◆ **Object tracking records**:
===

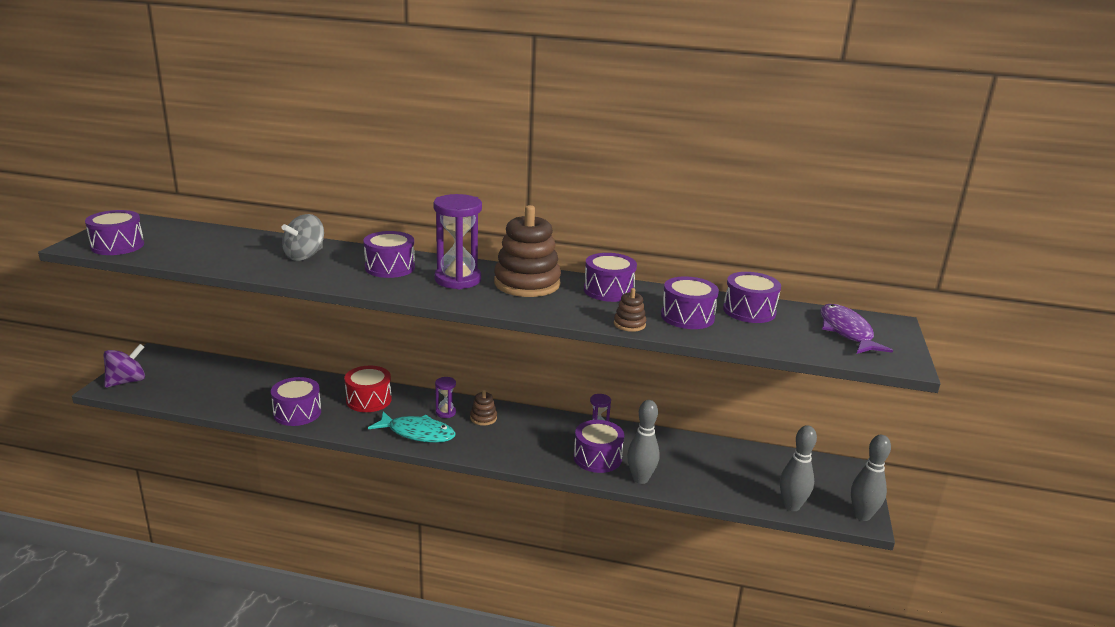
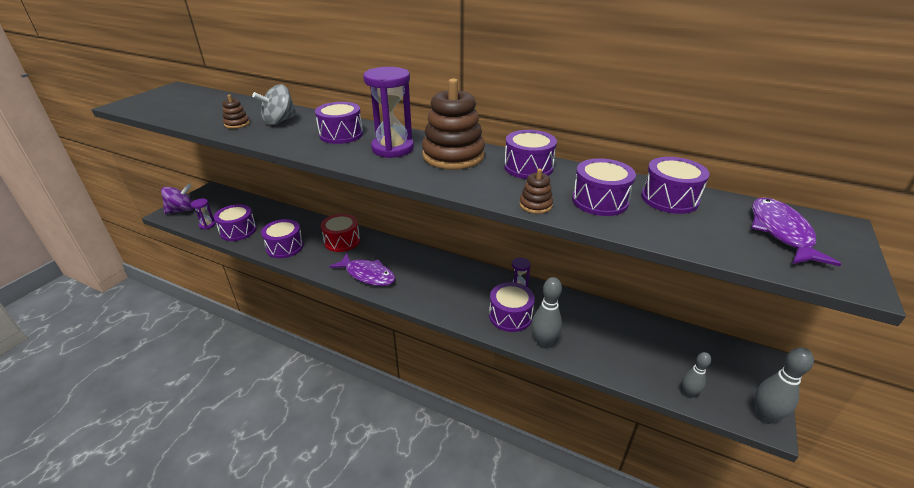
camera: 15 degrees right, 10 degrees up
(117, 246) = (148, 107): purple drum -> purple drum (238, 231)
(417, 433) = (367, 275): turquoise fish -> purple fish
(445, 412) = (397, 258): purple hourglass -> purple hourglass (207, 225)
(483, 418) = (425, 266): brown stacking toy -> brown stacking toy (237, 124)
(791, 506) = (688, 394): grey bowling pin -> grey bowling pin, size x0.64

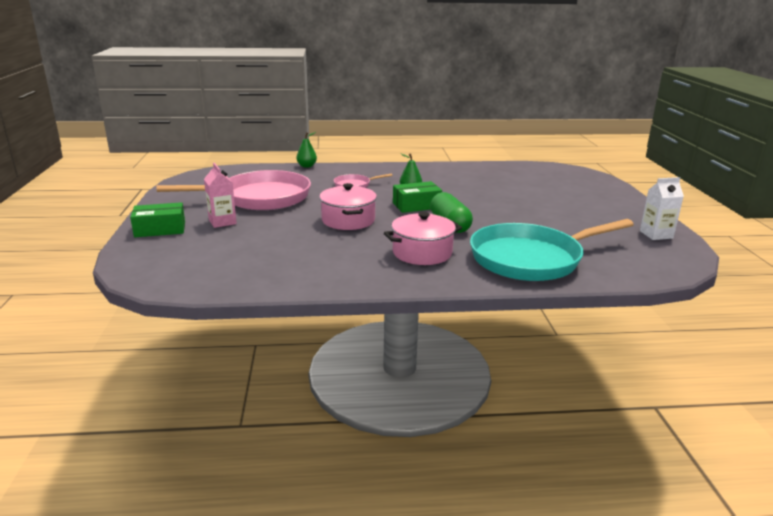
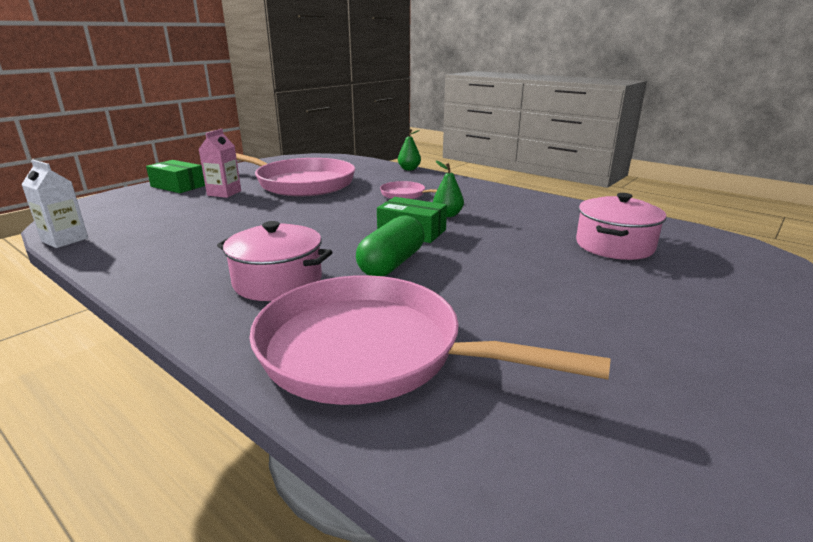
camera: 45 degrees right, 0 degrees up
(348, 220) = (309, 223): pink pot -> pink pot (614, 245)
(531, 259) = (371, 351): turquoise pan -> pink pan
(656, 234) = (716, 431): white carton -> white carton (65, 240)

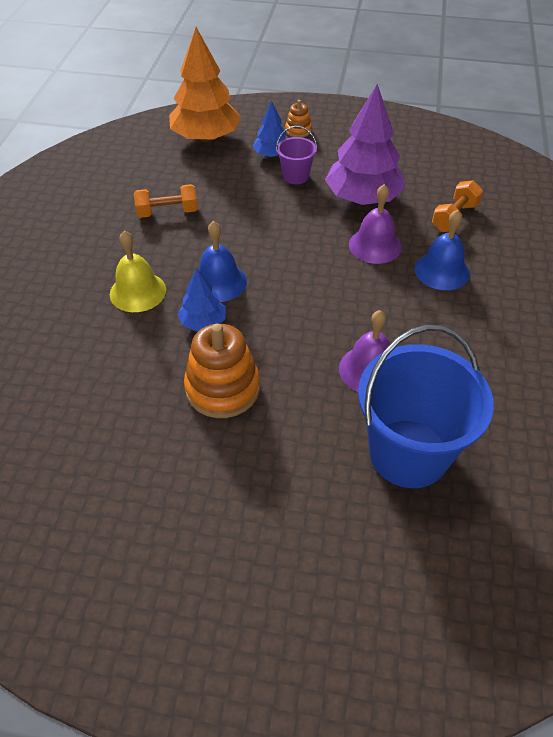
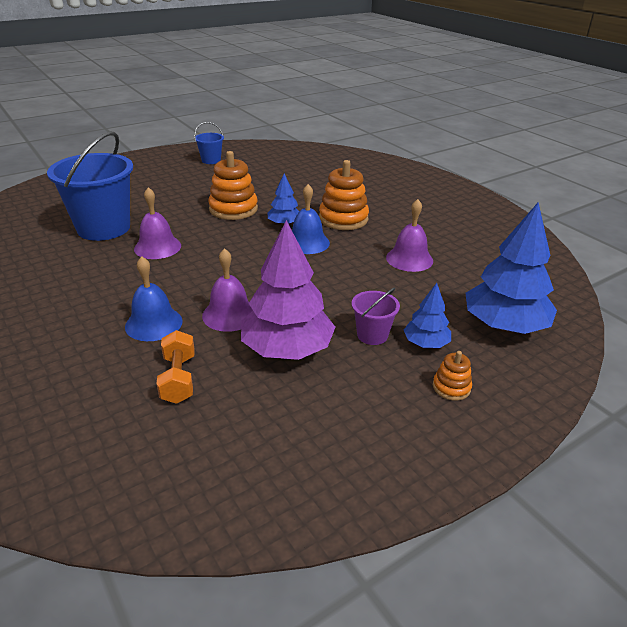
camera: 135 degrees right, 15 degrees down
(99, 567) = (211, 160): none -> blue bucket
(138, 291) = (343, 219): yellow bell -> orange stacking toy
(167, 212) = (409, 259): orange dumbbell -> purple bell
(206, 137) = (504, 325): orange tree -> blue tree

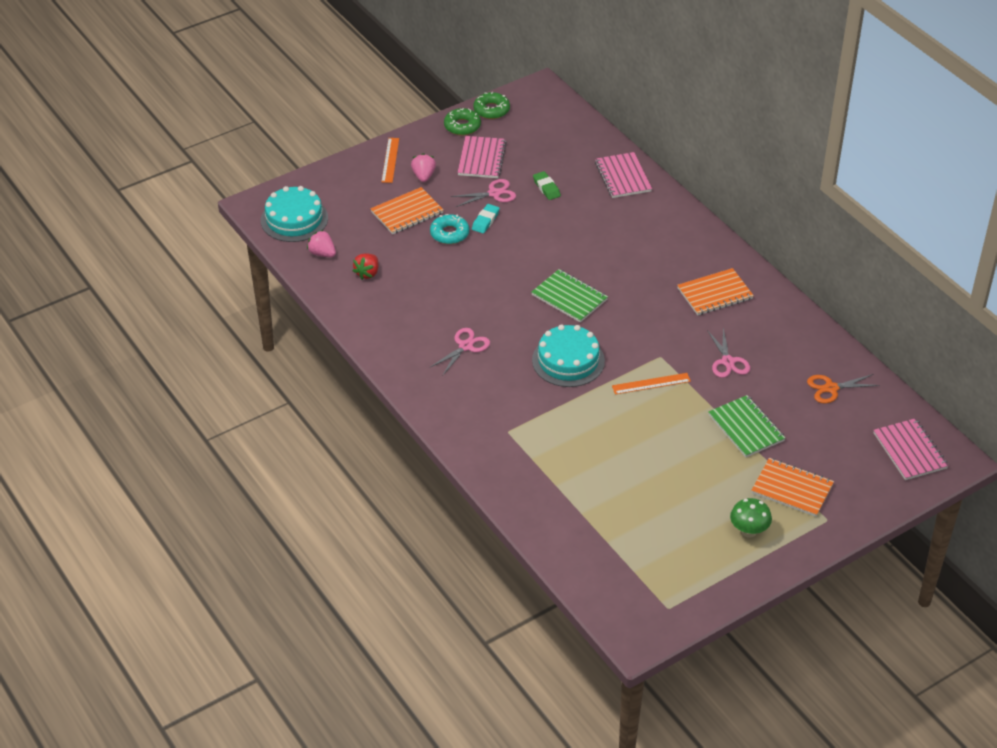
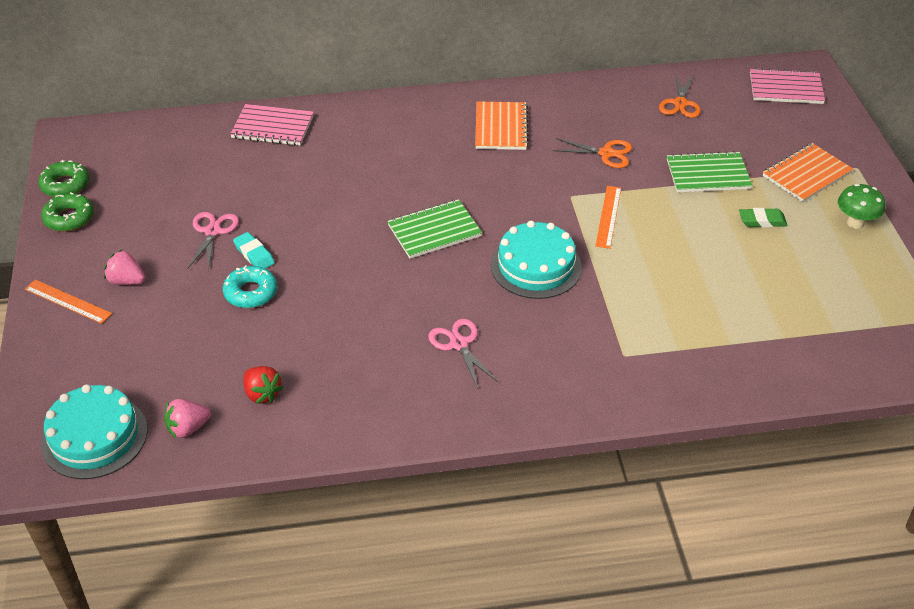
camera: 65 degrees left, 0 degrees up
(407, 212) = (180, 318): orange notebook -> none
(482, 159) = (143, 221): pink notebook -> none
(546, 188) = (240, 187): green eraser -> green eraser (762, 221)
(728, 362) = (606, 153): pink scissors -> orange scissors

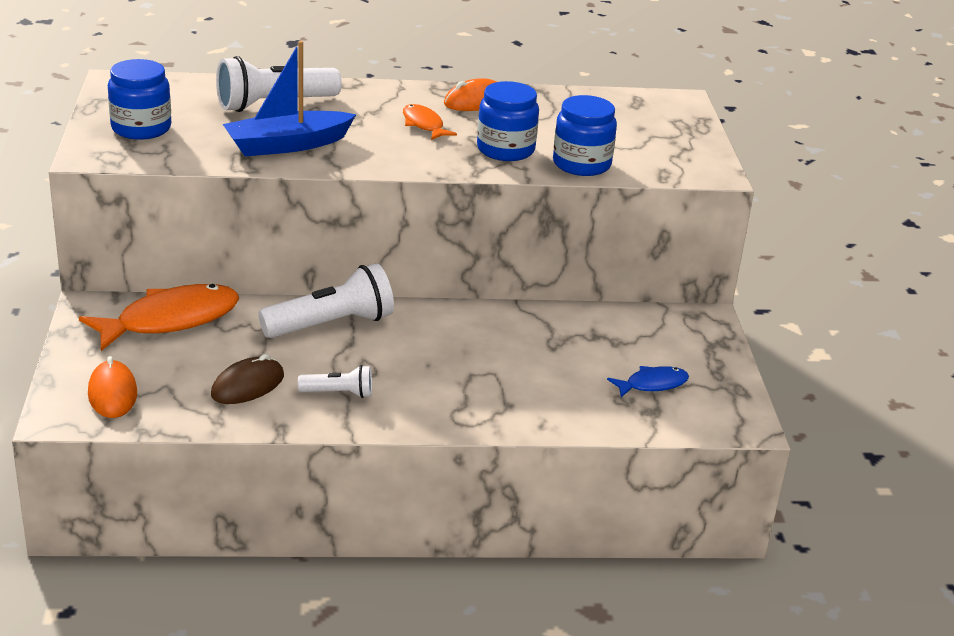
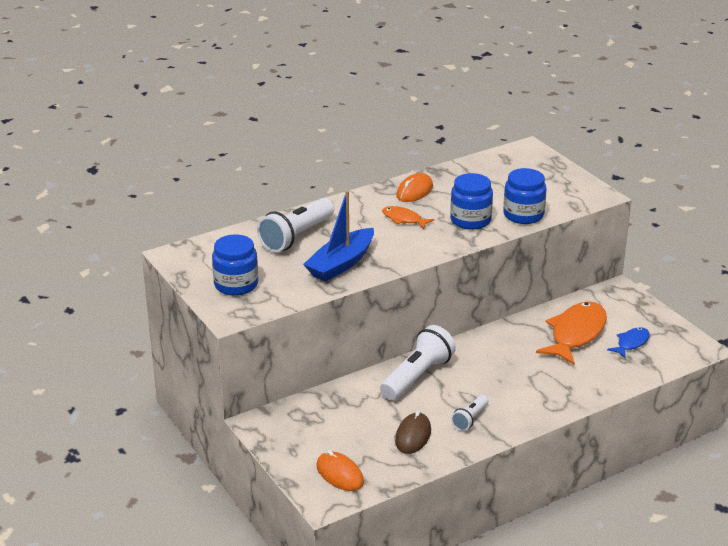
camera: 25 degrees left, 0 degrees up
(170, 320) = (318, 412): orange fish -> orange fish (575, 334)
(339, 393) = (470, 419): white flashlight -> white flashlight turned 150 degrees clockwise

===

◆ **AIM OF THE TASK**: When the string "pink" appears in a line of the records above, that line is to be copied.

◆ **RESULT OF THIS EXERCISE**:
(348, 220) = (309, 223): pink pot -> pink pot (614, 245)
(531, 259) = (371, 351): turquoise pan -> pink pan
(482, 159) = (143, 221): pink notebook -> none
(728, 362) = (606, 153): pink scissors -> orange scissors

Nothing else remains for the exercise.